--- MATERIAL FOR THIS EXERCISE Enclosed Below ---

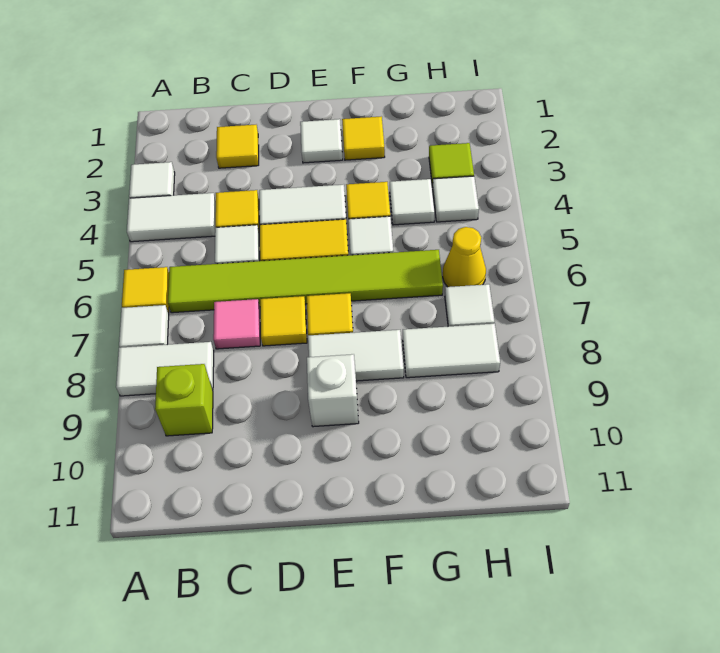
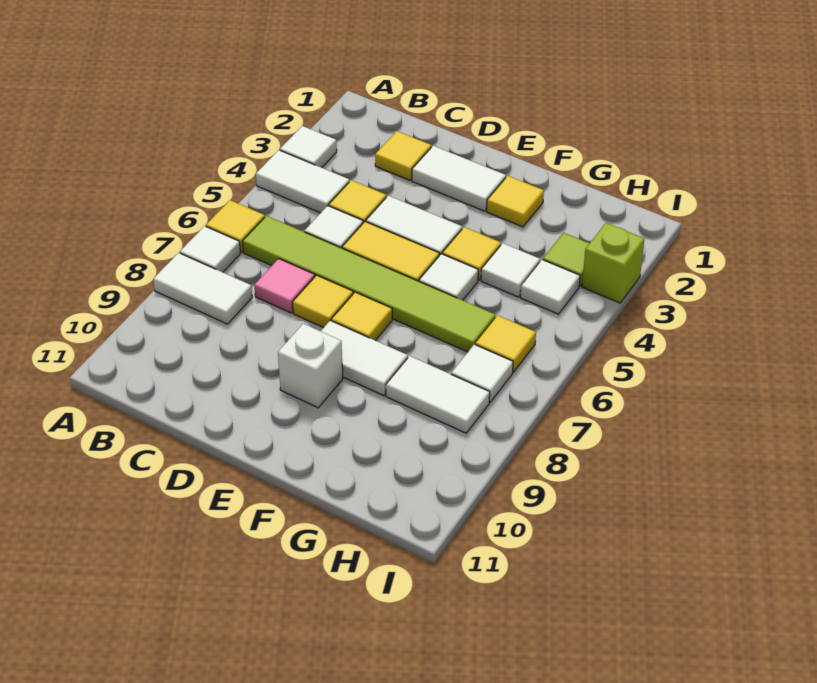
lime brick B9 level 1 -> lime brick I3 level 1
white tile E2 level 1 -> white tile D2:E2 level 1
yellow cone H6 level 1 -> yellow tile H6 level 1

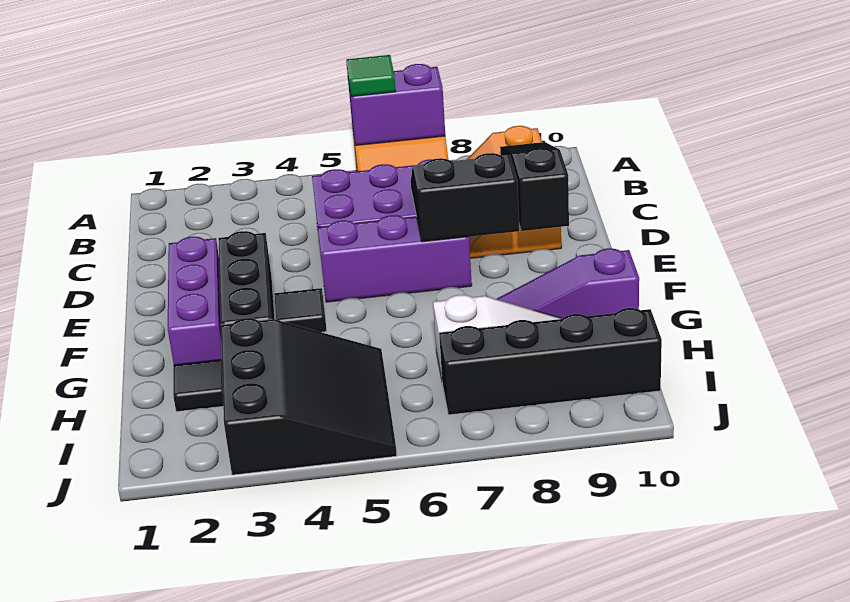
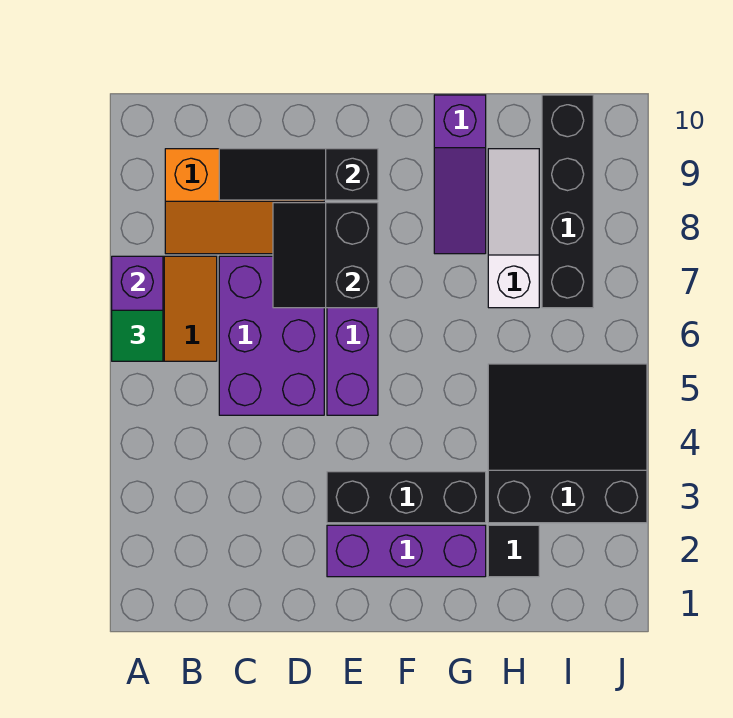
black tile F4 level 1 -> none

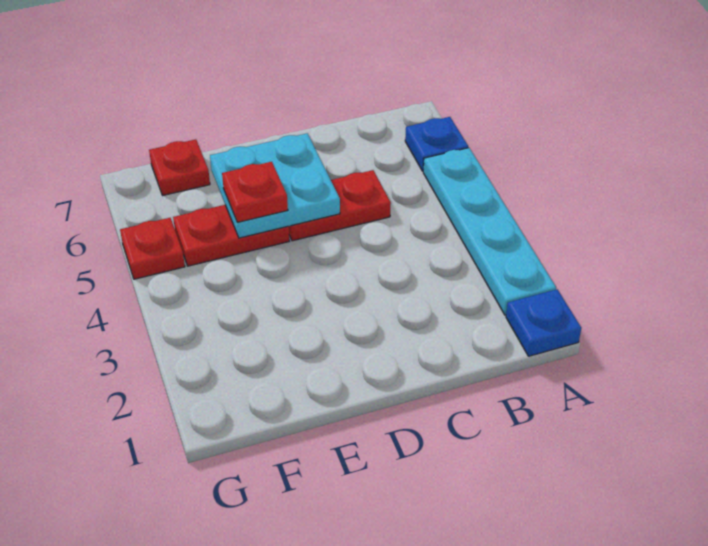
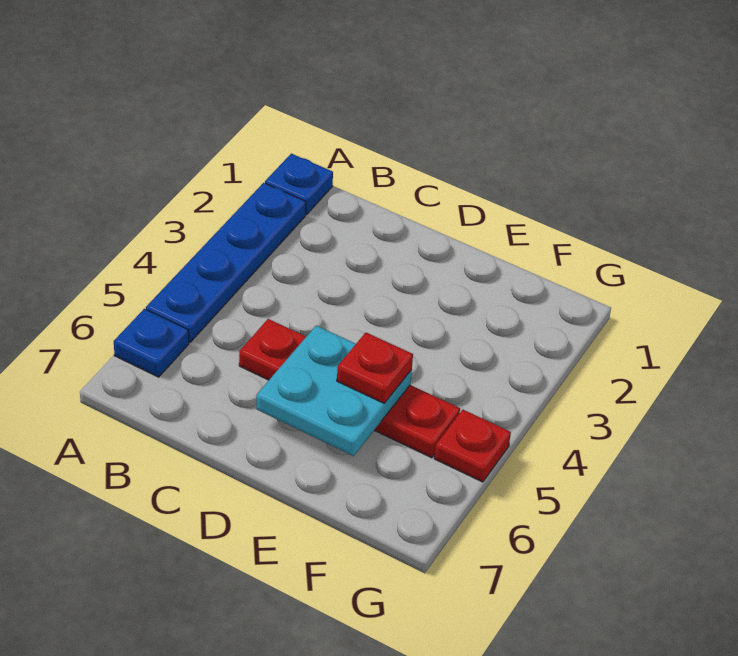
cyan plate A2:A5 level 1 -> blue plate A2:A5 level 1
red plate F7 level 1 -> none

--- End of Enclosed MATERIAL FOR THIS EXERCISE ---

### INSTRUCTIONS FOR THE TASK:
Exact reproduction of the entries above is what's needed; images stay out.

### RESPONSE:
lime brick B9 level 1 -> lime brick I3 level 1
white tile E2 level 1 -> white tile D2:E2 level 1
yellow cone H6 level 1 -> yellow tile H6 level 1

black tile F4 level 1 -> none

cyan plate A2:A5 level 1 -> blue plate A2:A5 level 1
red plate F7 level 1 -> none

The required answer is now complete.